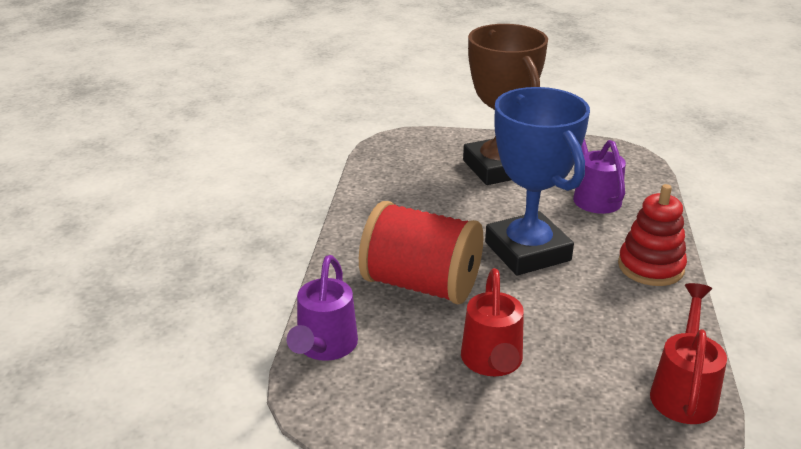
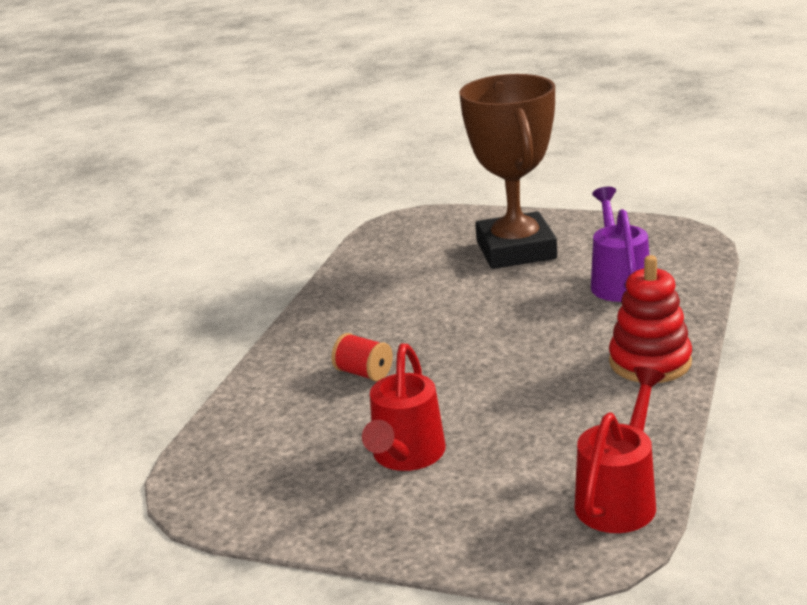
camera: 15 degrees right, 5 degrees down
(324, 347) = (227, 432): purple watering can -> none
(421, 284) = (364, 373): red spool -> red spool, size x0.41
(527, 251) = (505, 341): blue trophy -> none

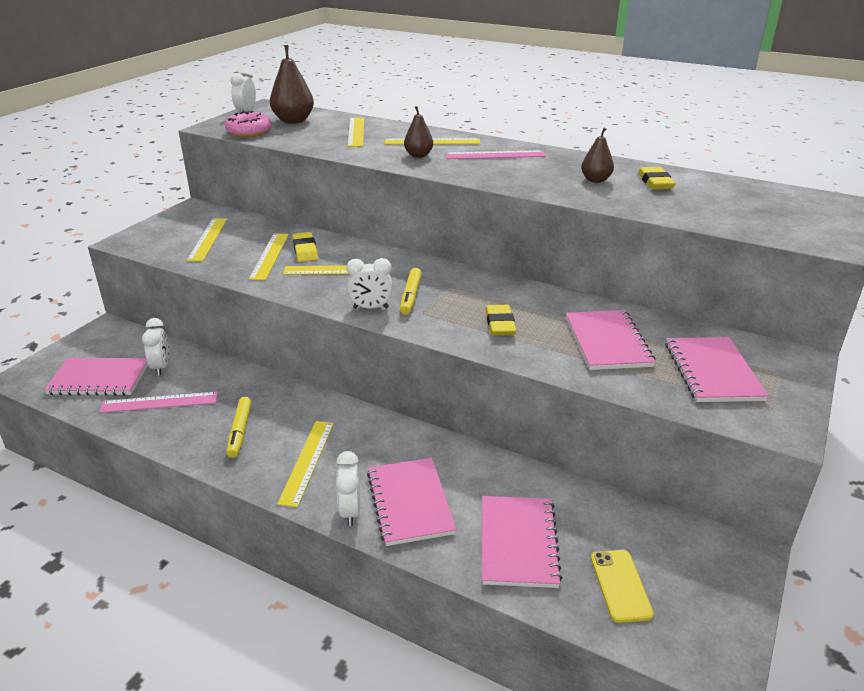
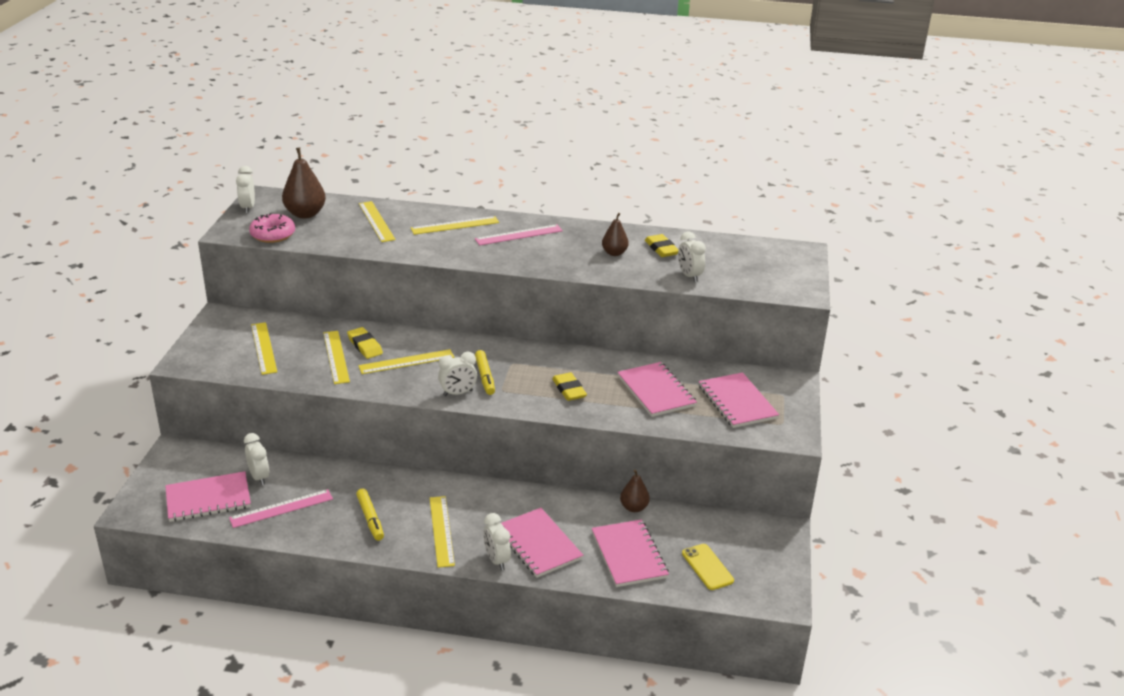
camera: 20 degrees left, 0 degrees up
(418, 155) = (452, 244): brown pear -> brown pear (634, 507)
(680, 210) = (689, 276): none -> white clock

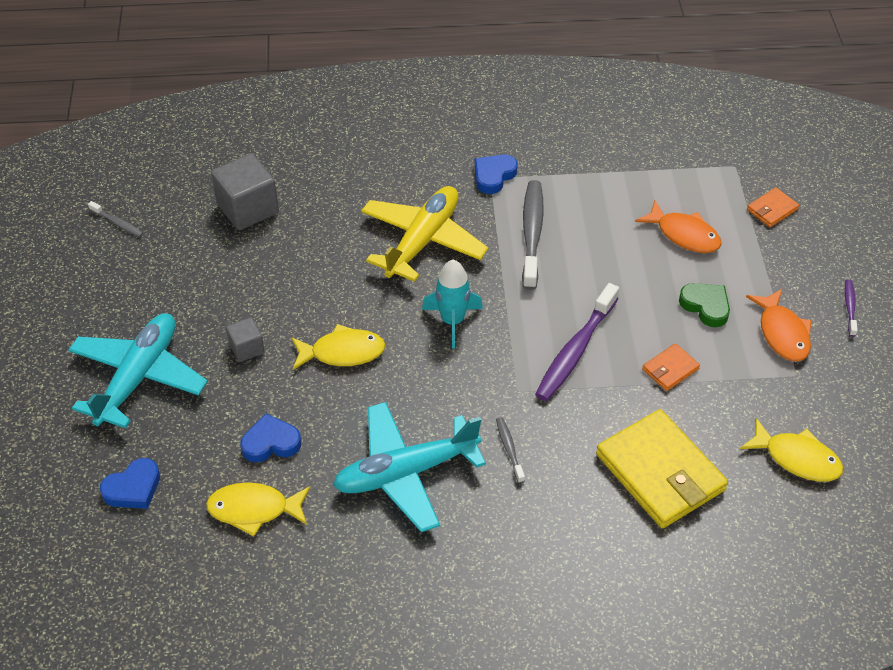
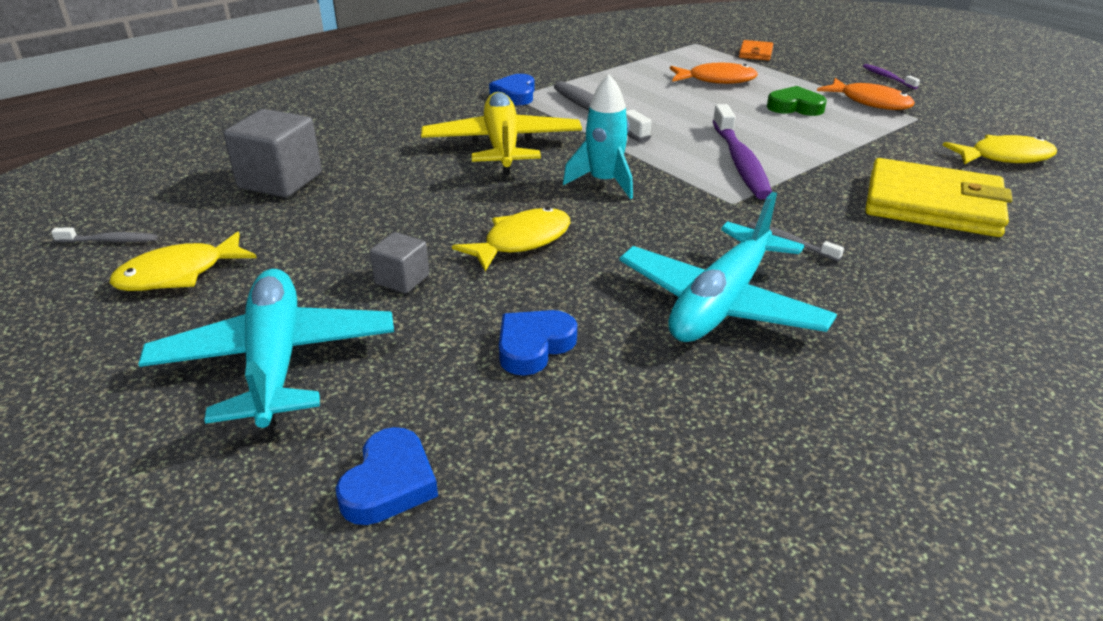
camera: 35 degrees left, 15 degrees down
(254, 509) = (593, 419): yellow fish -> yellow fish (179, 274)
(670, 369) = (830, 146): orange wallet -> none

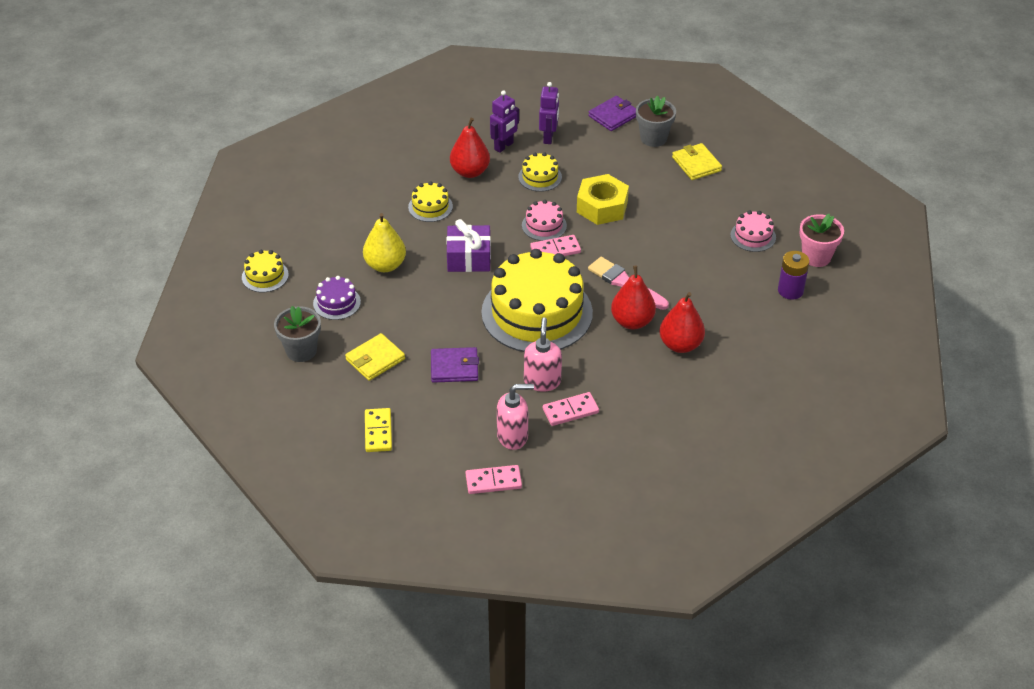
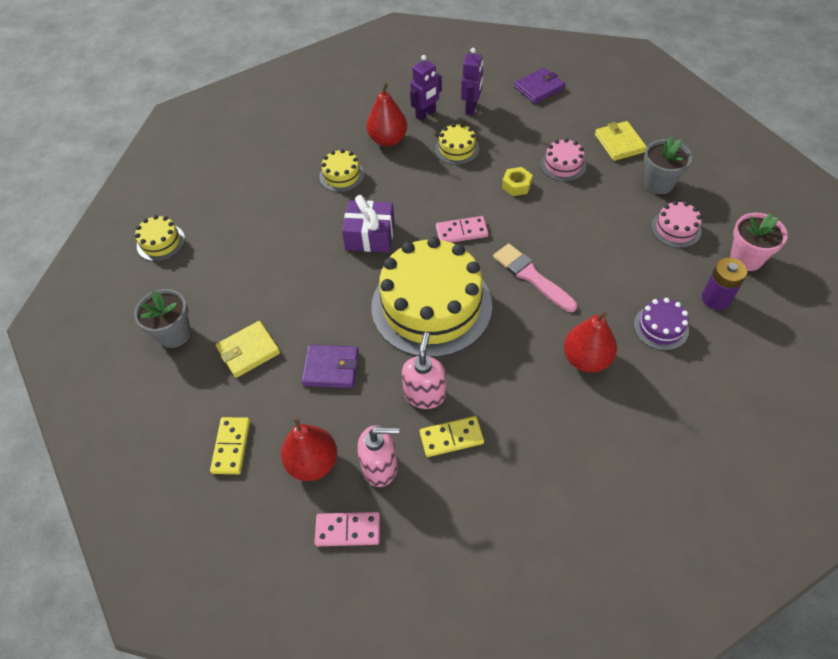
camera: 10 degrees right, 10 degrees up
(337, 303) = (224, 278): purple cake -> purple cake (661, 327)
(385, 265) = (283, 238): yellow pear -> none
(544, 225) = (453, 203): pink cake -> pink cake (563, 165)
(570, 411) = (451, 438): pink domino -> yellow domino
(602, 207) = (516, 185): yellow nut -> yellow nut, size x0.54
(632, 321) = (534, 325): red pear -> red pear (313, 463)
(653, 138) = (577, 113): grey flower pot -> grey flower pot (658, 183)

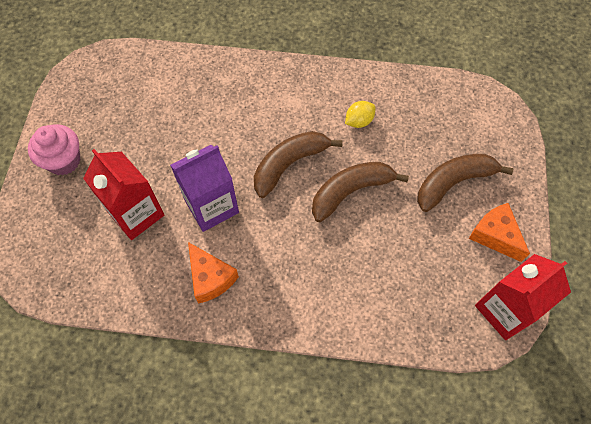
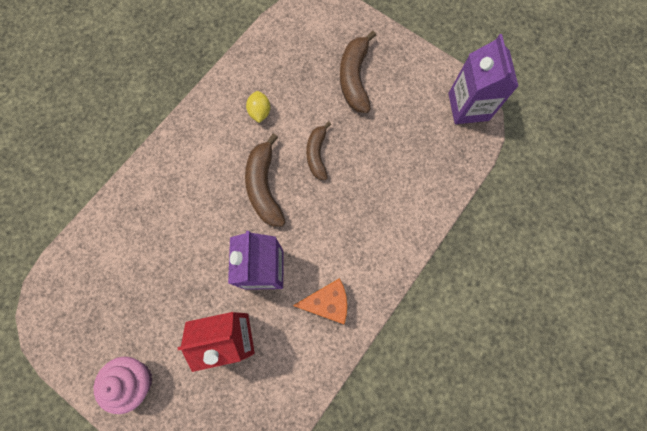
camera: 60 degrees left, 10 degrees up
(350, 191) = (317, 154): brown banana -> brown banana, size x0.66
(495, 235) = (411, 78): orange cheese -> none
(505, 310) = (468, 106): red carton -> purple carton

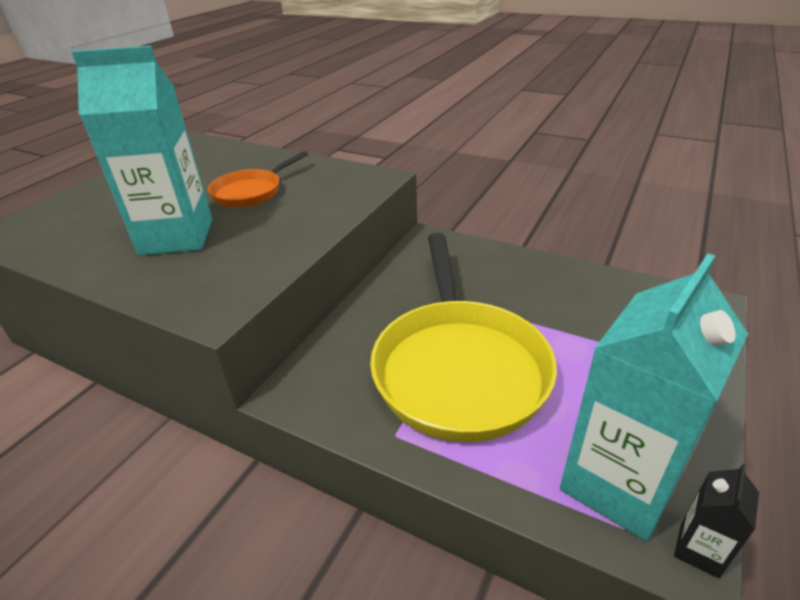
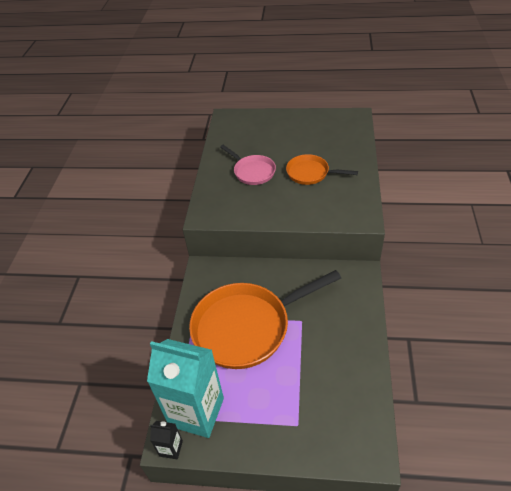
camera: 70 degrees right, 10 degrees up
(177, 237) = (252, 171): turquoise carton -> pink pan
(458, 368) = (247, 327): yellow pan -> orange pan

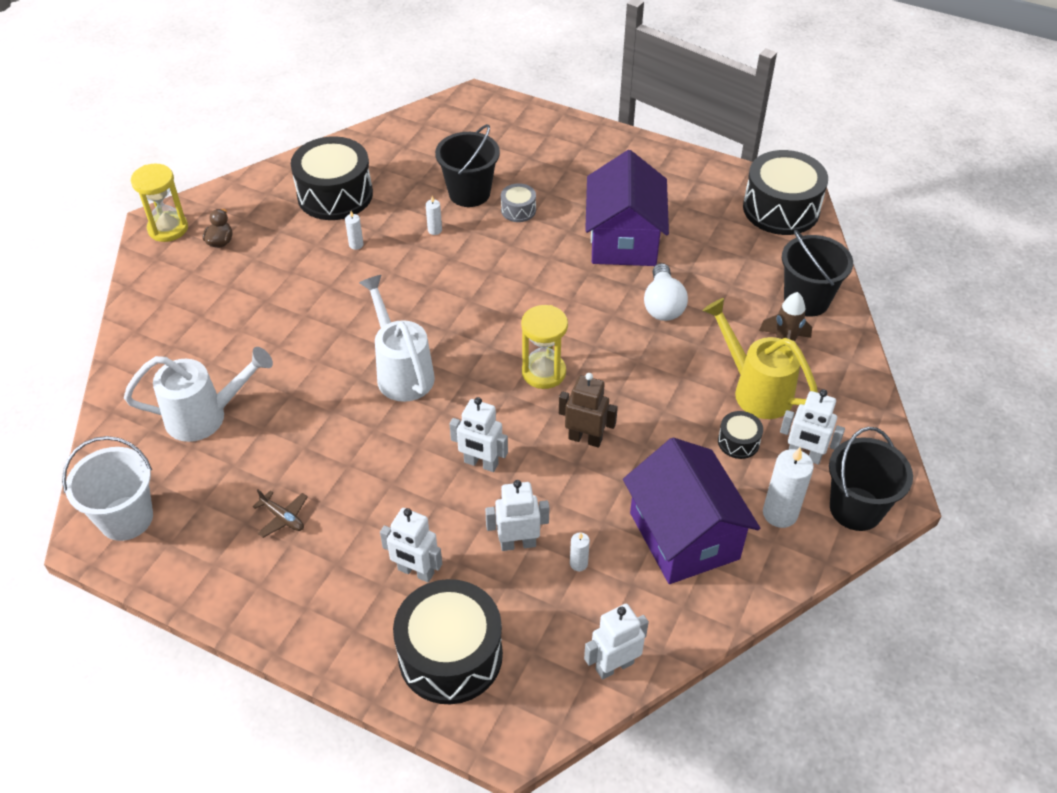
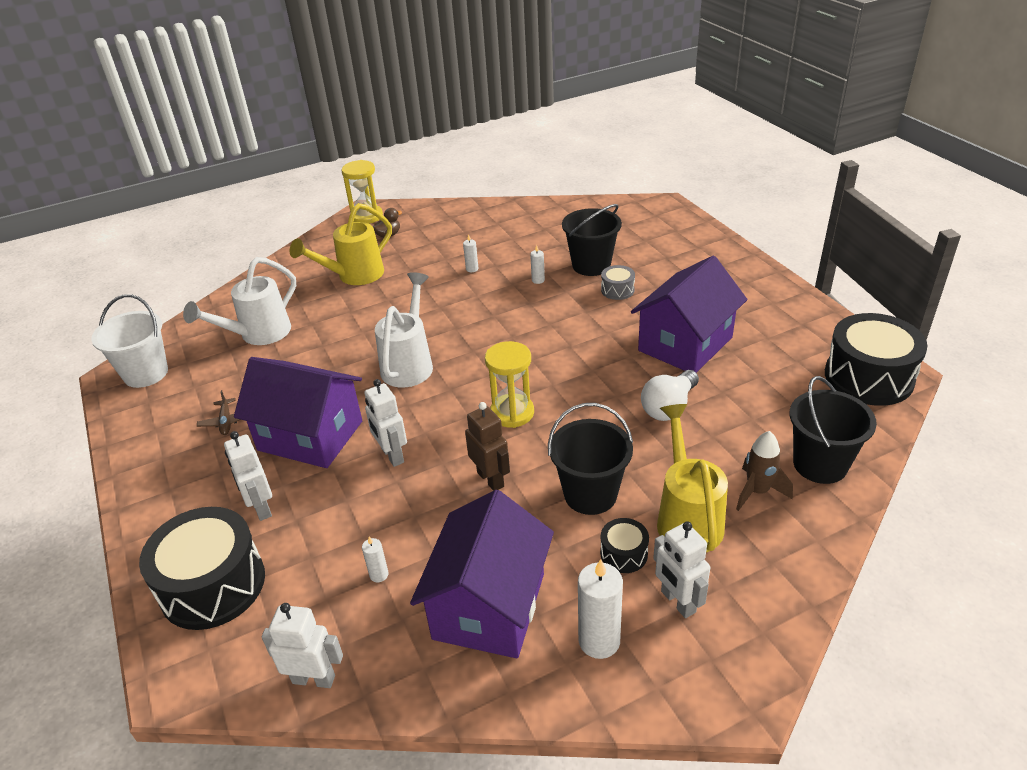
camera: 40 degrees right, 10 degrees down
(205, 416) = (258, 334): white watering can -> white watering can turned 105 degrees clockwise
(236, 305) = (354, 276): none -> yellow watering can
(335, 195) = (493, 233): black drum -> none
(385, 486) = (310, 435): none -> purple house
(518, 543) = (352, 530): white robot -> none
(856, 508) = (684, 684): black bucket -> black bucket (590, 494)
━━━━━━
Work item: Write the records out again exactly as shown above, keeping no pictures.

Output of the task:
camera: 15 degrees right, 5 degrees down
(324, 347) = (227, 432): purple watering can -> none
(421, 284) = (364, 373): red spool -> red spool, size x0.41
(527, 251) = (505, 341): blue trophy -> none

camera: 20 degrees left, 0 degrees up
(418, 155) = (452, 244): brown pear -> brown pear (634, 507)
(680, 210) = (689, 276): none -> white clock

camera: 35 degrees left, 15 degrees down
(254, 509) = (593, 419): yellow fish -> yellow fish (179, 274)
(670, 369) = (830, 146): orange wallet -> none

camera: 10 degrees right, 10 degrees up
(337, 303) = (224, 278): purple cake -> purple cake (661, 327)
(385, 265) = (283, 238): yellow pear -> none
(544, 225) = (453, 203): pink cake -> pink cake (563, 165)
(570, 411) = (451, 438): pink domino -> yellow domino
(602, 207) = (516, 185): yellow nut -> yellow nut, size x0.54
(632, 321) = (534, 325): red pear -> red pear (313, 463)
(653, 138) = (577, 113): grey flower pot -> grey flower pot (658, 183)

camera: 60 degrees left, 10 degrees up
(350, 191) = (317, 154): brown banana -> brown banana, size x0.66
(495, 235) = (411, 78): orange cheese -> none
(505, 310) = (468, 106): red carton -> purple carton

camera: 70 degrees right, 10 degrees up
(177, 237) = (252, 171): turquoise carton -> pink pan
(458, 368) = (247, 327): yellow pan -> orange pan

camera: 40 degrees right, 10 degrees down
(205, 416) = (258, 334): white watering can -> white watering can turned 105 degrees clockwise
(236, 305) = (354, 276): none -> yellow watering can
(335, 195) = (493, 233): black drum -> none
(385, 486) = (310, 435): none -> purple house
(518, 543) = (352, 530): white robot -> none
(856, 508) = (684, 684): black bucket -> black bucket (590, 494)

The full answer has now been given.